*** Data to use ***
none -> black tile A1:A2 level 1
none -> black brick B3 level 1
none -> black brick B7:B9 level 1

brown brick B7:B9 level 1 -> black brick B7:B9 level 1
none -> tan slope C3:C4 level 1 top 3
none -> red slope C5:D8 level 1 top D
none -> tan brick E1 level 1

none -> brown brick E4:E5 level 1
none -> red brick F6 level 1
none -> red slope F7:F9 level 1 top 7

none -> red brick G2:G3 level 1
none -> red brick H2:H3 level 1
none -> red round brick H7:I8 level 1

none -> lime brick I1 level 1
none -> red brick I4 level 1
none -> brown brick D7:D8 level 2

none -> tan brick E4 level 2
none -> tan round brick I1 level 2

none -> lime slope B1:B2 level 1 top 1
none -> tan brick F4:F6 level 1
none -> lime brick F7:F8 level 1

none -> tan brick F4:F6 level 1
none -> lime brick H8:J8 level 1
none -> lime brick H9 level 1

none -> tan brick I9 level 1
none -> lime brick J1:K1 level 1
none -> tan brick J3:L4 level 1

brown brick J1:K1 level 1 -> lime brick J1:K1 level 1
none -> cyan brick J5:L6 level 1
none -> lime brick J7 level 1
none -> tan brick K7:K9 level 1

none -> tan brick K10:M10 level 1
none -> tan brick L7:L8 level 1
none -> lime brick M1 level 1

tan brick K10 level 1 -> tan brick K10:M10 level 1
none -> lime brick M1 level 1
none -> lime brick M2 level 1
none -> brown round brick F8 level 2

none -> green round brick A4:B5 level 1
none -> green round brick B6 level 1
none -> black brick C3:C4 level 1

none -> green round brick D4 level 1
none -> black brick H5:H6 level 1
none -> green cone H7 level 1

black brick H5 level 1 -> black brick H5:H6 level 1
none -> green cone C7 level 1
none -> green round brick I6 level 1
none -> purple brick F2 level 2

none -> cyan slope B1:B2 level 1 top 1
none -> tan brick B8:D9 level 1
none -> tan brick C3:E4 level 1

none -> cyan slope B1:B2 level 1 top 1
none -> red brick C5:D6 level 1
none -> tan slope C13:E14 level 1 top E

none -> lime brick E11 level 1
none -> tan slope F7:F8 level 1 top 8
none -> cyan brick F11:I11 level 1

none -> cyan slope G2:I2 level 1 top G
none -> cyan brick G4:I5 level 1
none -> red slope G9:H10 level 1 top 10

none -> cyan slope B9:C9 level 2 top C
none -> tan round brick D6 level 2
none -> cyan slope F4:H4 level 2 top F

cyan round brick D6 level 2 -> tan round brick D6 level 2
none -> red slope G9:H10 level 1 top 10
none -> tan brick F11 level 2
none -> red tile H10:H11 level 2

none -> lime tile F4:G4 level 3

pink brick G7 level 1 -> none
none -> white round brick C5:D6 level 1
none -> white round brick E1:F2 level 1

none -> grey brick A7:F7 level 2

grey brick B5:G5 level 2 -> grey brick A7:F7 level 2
*** End of Data to use ***
> What to do:
The line with "none -> white round brick E1:F2 level 1" through the last line of the entries above: output exactly those lines and nothing else.

> Task response:
none -> white round brick E1:F2 level 1

none -> grey brick A7:F7 level 2

grey brick B5:G5 level 2 -> grey brick A7:F7 level 2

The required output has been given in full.